Repeat nothing but the lines below running from the one containing "green pan [87,237,255,316] -> none" to the one containing "orange soap dispenser [303,202,332,242]". Keep both end lines.

### PROVIDED DATA
^^^^^^^^
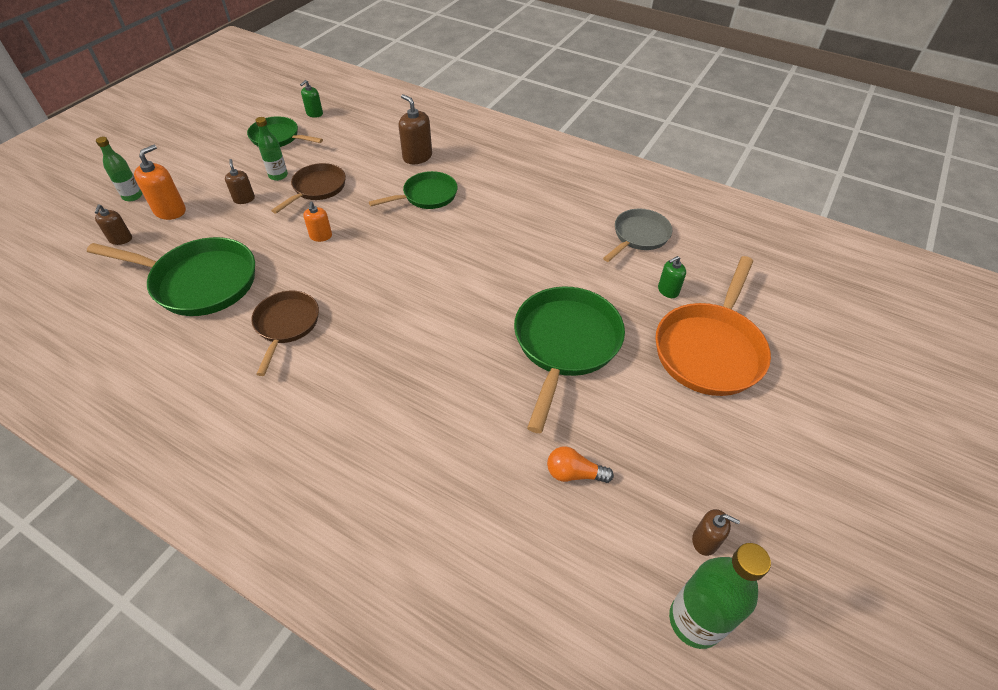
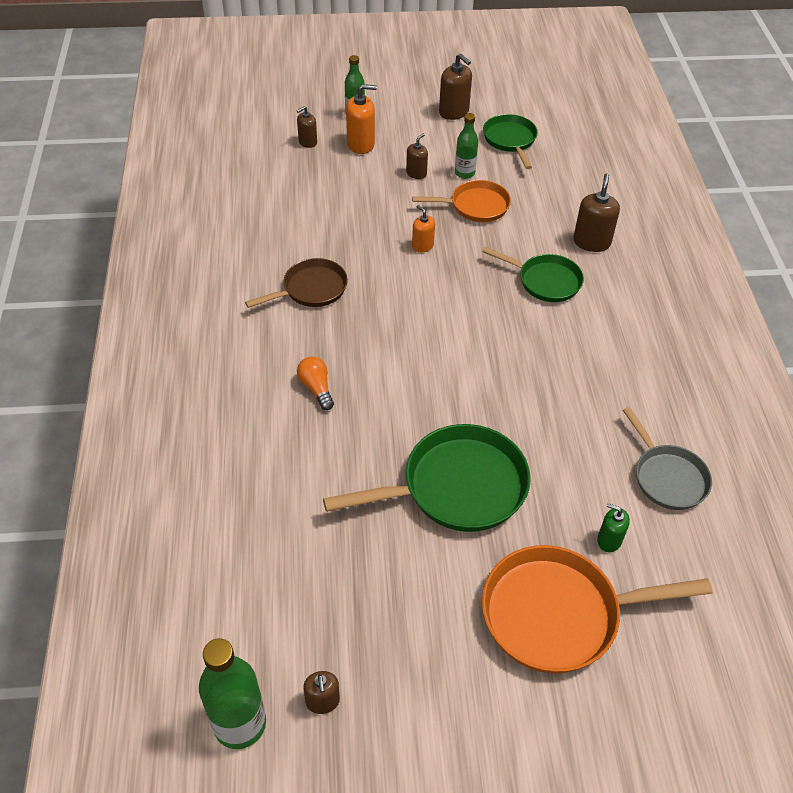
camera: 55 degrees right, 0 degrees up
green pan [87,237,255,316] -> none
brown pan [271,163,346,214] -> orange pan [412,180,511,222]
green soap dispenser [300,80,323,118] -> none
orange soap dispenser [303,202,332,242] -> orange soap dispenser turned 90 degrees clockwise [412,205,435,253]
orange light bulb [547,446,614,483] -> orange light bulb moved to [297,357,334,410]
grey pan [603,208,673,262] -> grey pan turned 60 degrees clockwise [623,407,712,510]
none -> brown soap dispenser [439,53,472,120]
^^^^^^^^
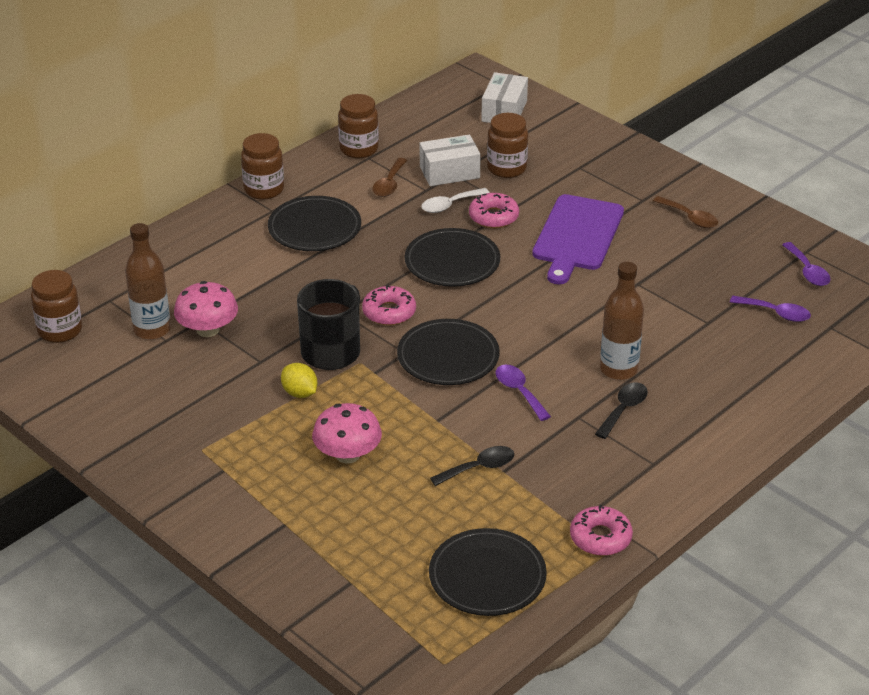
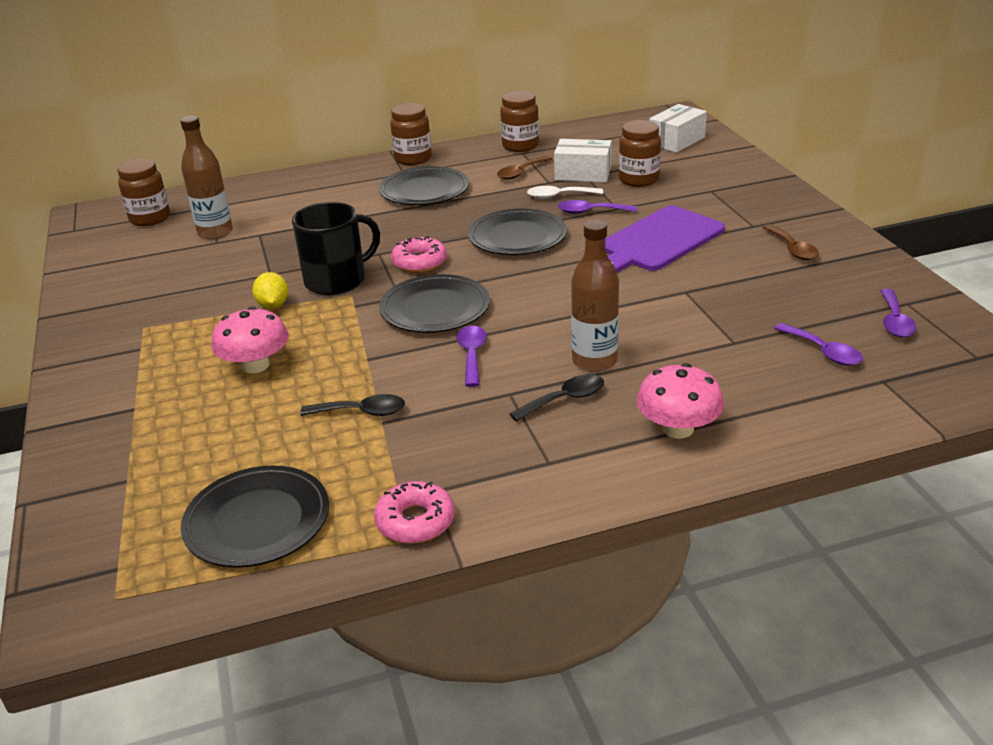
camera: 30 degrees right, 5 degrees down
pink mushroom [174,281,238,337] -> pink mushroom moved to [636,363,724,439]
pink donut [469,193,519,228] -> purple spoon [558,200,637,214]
^^^^^^^^
### WRITTEN SOLUTION
green pan [87,237,255,316] -> none
brown pan [271,163,346,214] -> orange pan [412,180,511,222]
green soap dispenser [300,80,323,118] -> none
orange soap dispenser [303,202,332,242] -> orange soap dispenser turned 90 degrees clockwise [412,205,435,253]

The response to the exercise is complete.